- **SOURCE RECORDS**
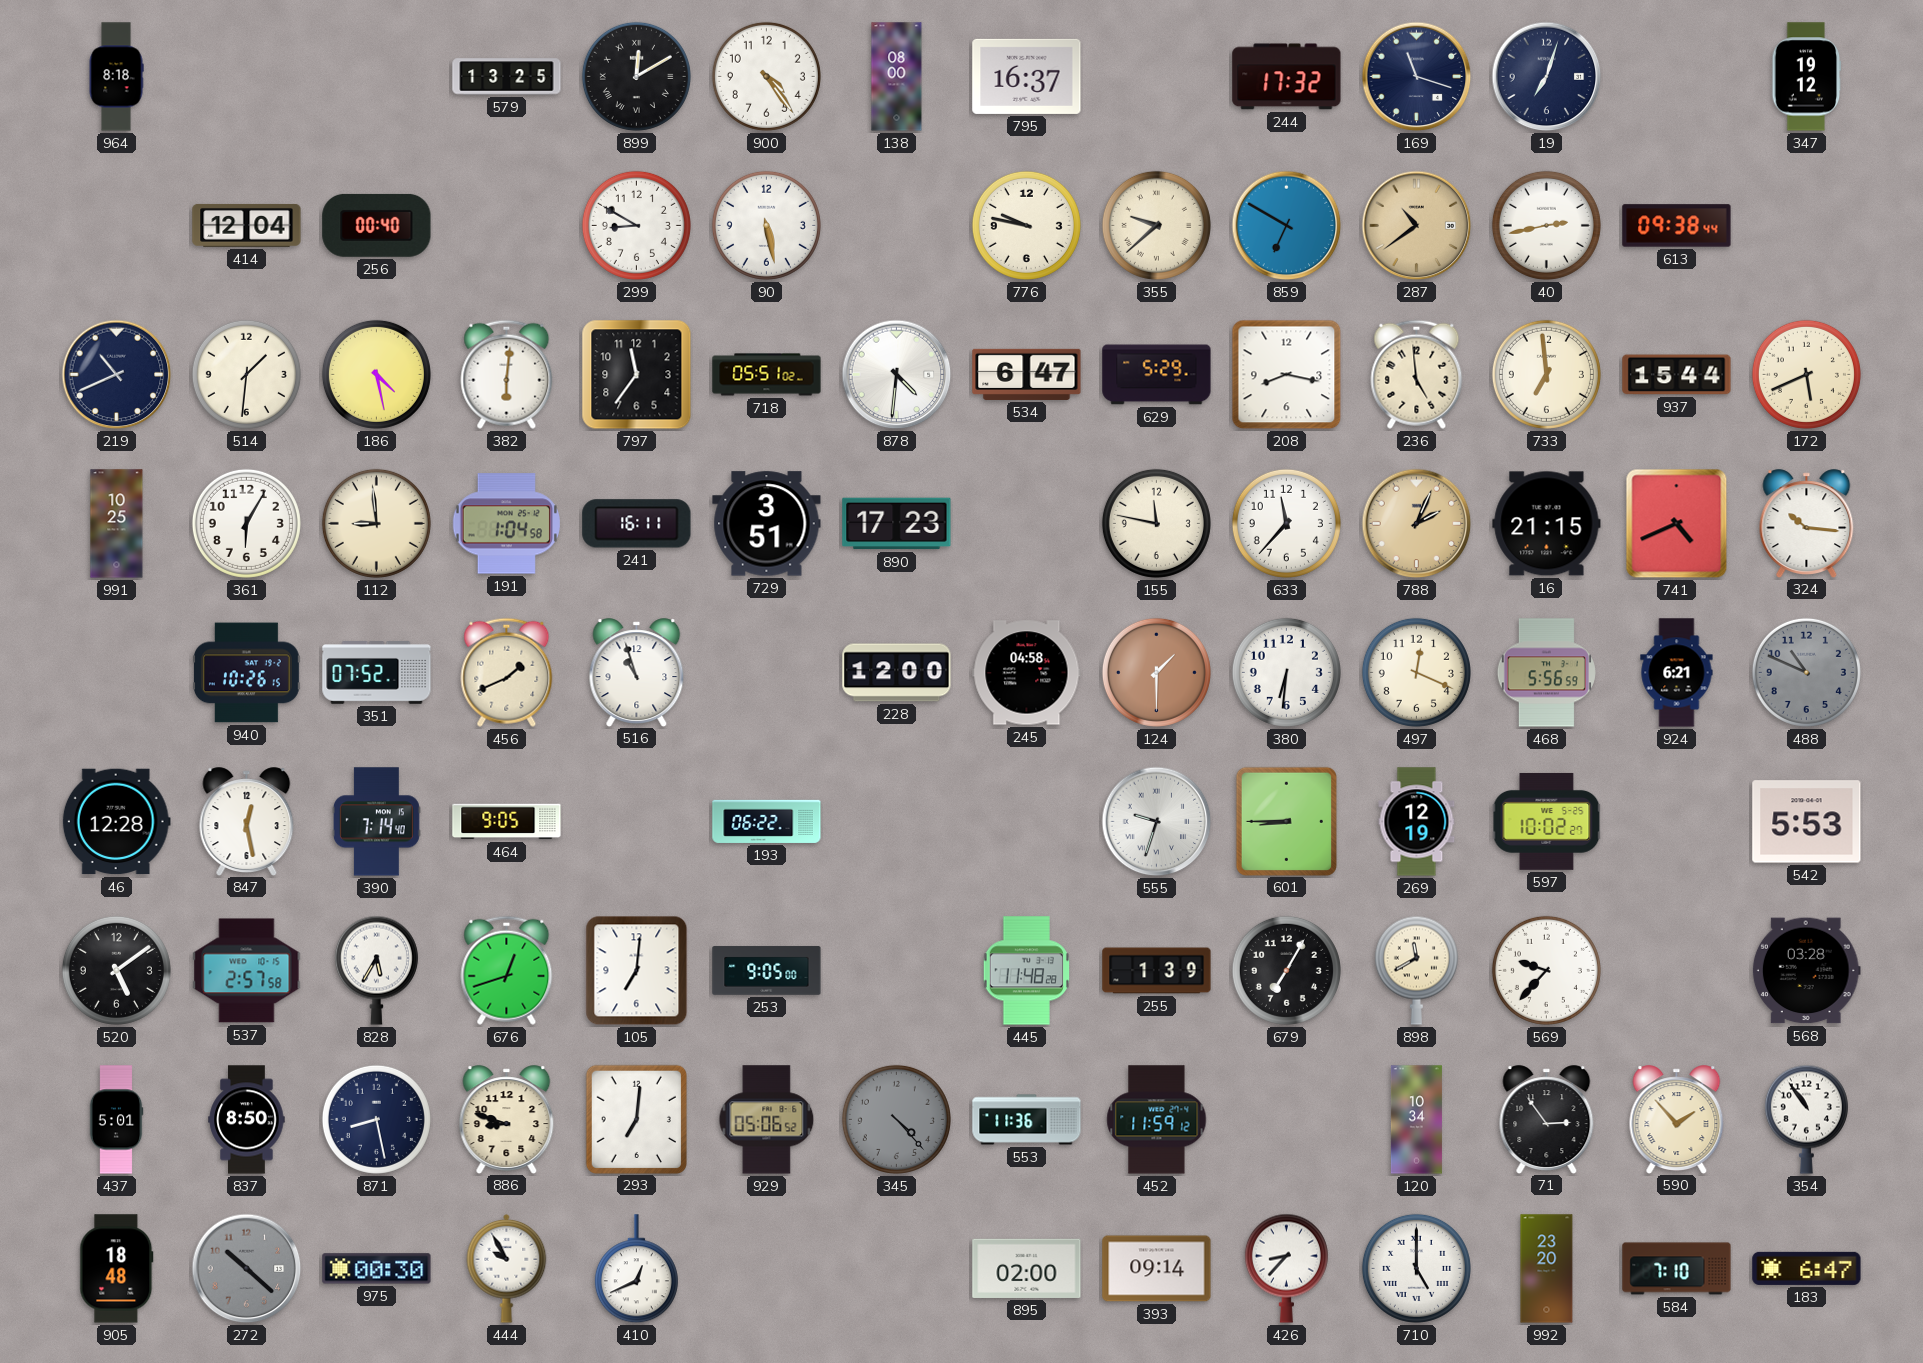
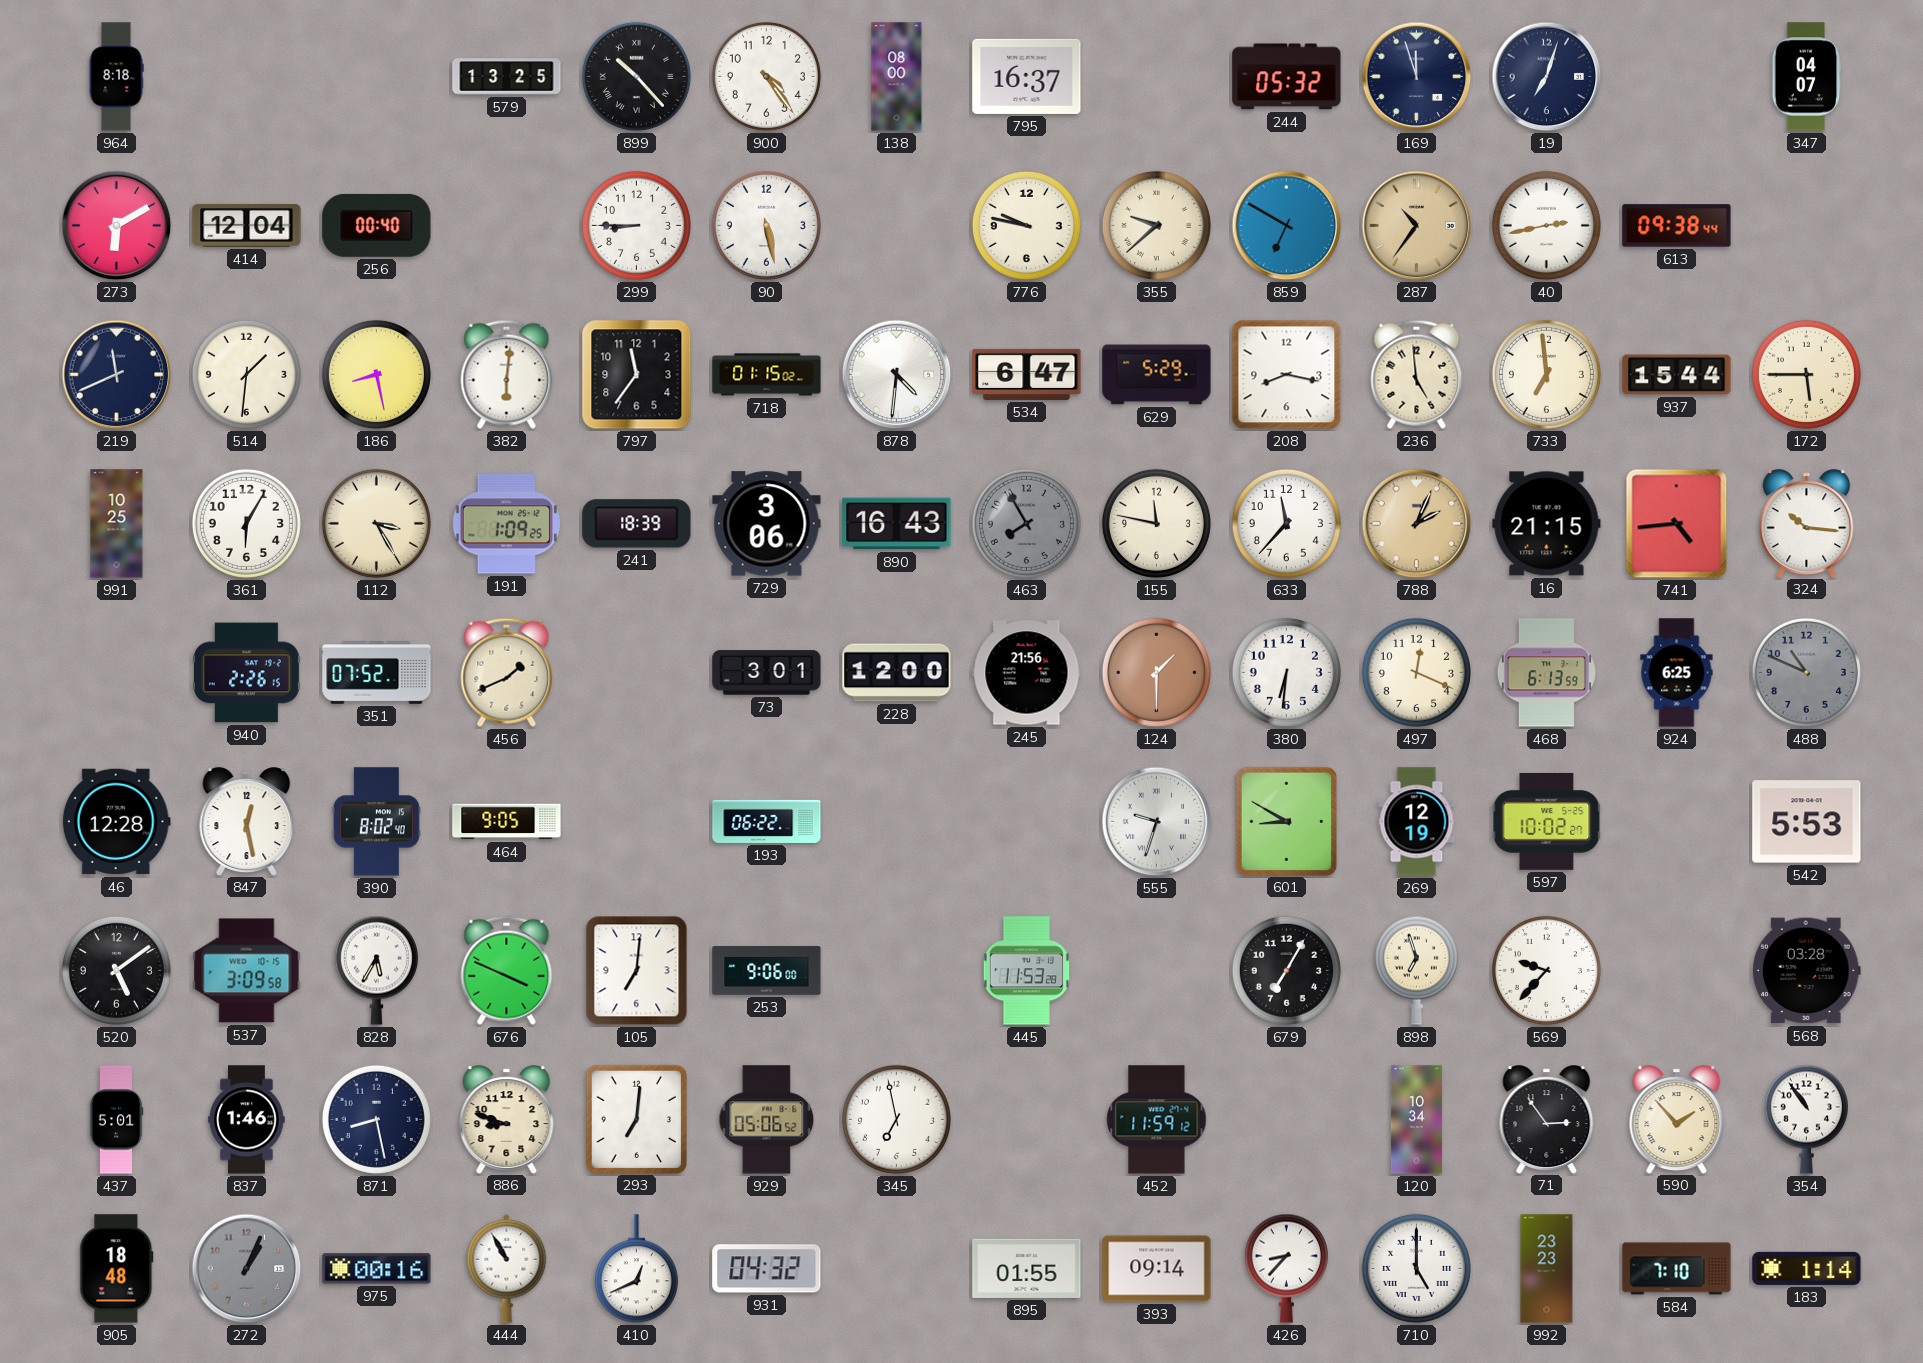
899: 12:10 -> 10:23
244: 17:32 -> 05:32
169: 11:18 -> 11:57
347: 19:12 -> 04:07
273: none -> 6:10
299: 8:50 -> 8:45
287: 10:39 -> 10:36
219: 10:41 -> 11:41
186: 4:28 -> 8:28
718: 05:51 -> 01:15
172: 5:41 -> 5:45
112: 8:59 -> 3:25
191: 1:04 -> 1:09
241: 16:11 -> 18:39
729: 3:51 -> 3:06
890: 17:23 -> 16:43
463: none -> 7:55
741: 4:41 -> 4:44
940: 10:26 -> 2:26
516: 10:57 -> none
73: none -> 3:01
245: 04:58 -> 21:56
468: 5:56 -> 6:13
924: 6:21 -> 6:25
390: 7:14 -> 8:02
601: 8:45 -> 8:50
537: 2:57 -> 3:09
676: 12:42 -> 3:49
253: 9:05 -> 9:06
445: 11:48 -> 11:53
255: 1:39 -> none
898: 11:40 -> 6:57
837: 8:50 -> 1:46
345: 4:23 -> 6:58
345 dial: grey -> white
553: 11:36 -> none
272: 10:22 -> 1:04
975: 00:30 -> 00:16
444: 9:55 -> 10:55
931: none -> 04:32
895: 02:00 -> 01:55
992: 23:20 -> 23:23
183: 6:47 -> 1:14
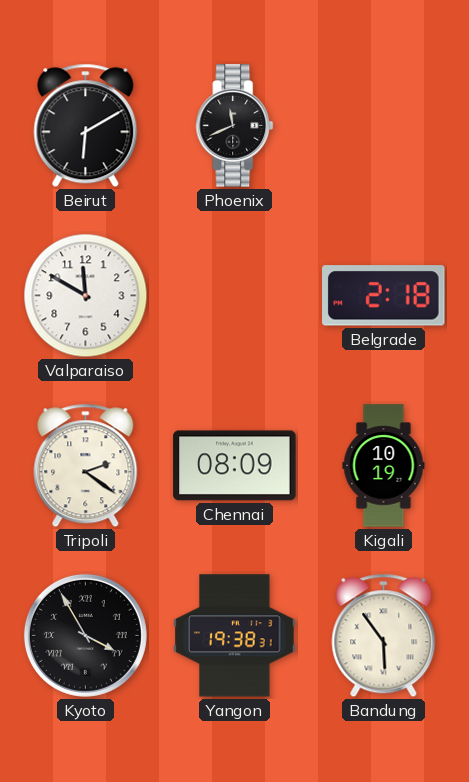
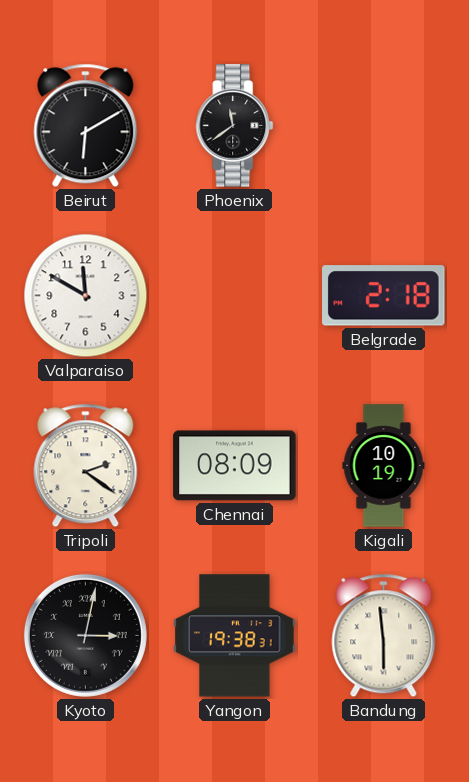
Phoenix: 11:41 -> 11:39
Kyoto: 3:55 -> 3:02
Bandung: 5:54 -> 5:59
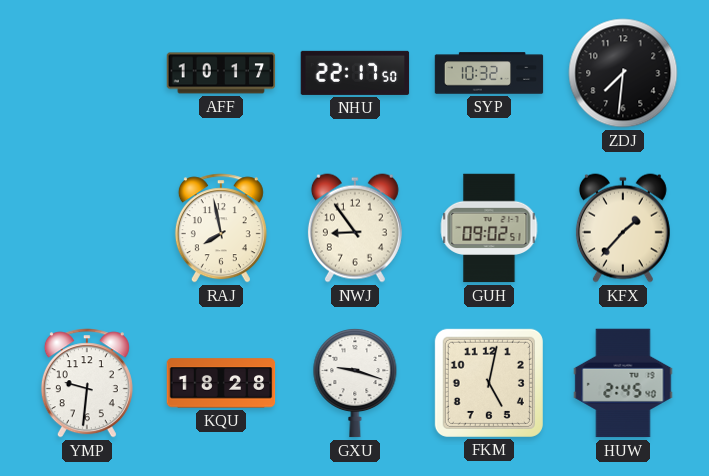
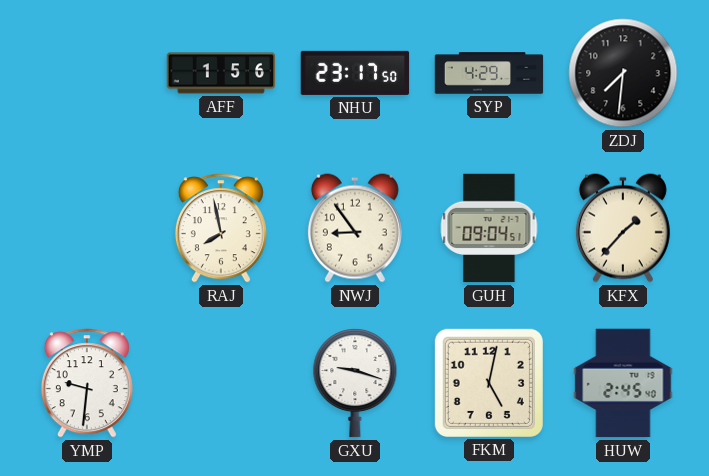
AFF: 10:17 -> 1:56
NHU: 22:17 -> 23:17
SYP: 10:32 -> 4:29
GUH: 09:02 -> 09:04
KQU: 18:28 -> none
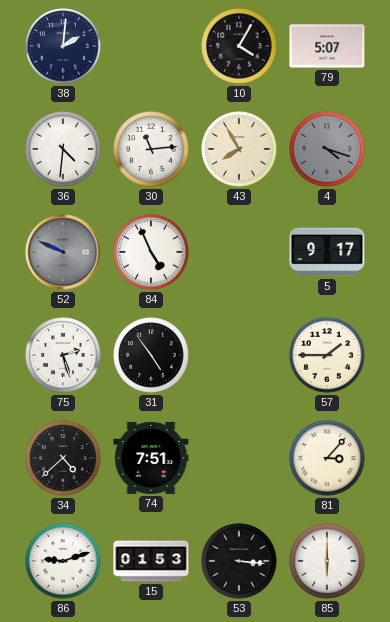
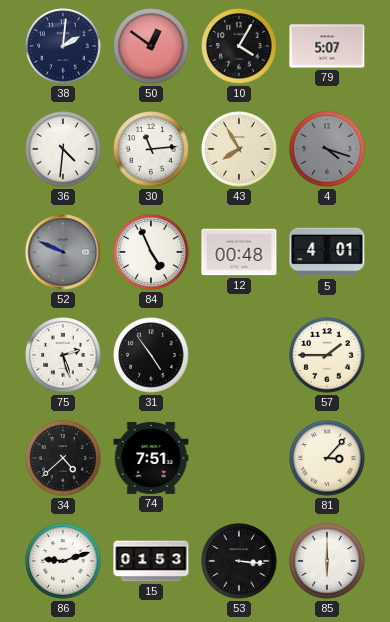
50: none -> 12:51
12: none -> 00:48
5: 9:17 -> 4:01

- **TASK REQUIREMENTS**
Return every line of the material above without any change, leaving out the pictures.

- **REPLY TO THE EXERCISE**
899: 12:10 -> 10:23
244: 17:32 -> 05:32
169: 11:18 -> 11:57
347: 19:12 -> 04:07
273: none -> 6:10
299: 8:50 -> 8:45
287: 10:39 -> 10:36
219: 10:41 -> 11:41
186: 4:28 -> 8:28
718: 05:51 -> 01:15
172: 5:41 -> 5:45
112: 8:59 -> 3:25
191: 1:04 -> 1:09
241: 16:11 -> 18:39
729: 3:51 -> 3:06
890: 17:23 -> 16:43
463: none -> 7:55
741: 4:41 -> 4:44
940: 10:26 -> 2:26
516: 10:57 -> none
73: none -> 3:01
245: 04:58 -> 21:56
468: 5:56 -> 6:13
924: 6:21 -> 6:25
390: 7:14 -> 8:02
601: 8:45 -> 8:50
537: 2:57 -> 3:09
676: 12:42 -> 3:49
253: 9:05 -> 9:06
445: 11:48 -> 11:53
255: 1:39 -> none
898: 11:40 -> 6:57
837: 8:50 -> 1:46
345: 4:23 -> 6:58
345 dial: grey -> white
553: 11:36 -> none
272: 10:22 -> 1:04
975: 00:30 -> 00:16
444: 9:55 -> 10:55
931: none -> 04:32
895: 02:00 -> 01:55
992: 23:20 -> 23:23
183: 6:47 -> 1:14
Phoenix: 11:41 -> 11:39
Kyoto: 3:55 -> 3:02
Bandung: 5:54 -> 5:59
AFF: 10:17 -> 1:56
NHU: 22:17 -> 23:17
SYP: 10:32 -> 4:29
GUH: 09:02 -> 09:04
KQU: 18:28 -> none
50: none -> 12:51
12: none -> 00:48
5: 9:17 -> 4:01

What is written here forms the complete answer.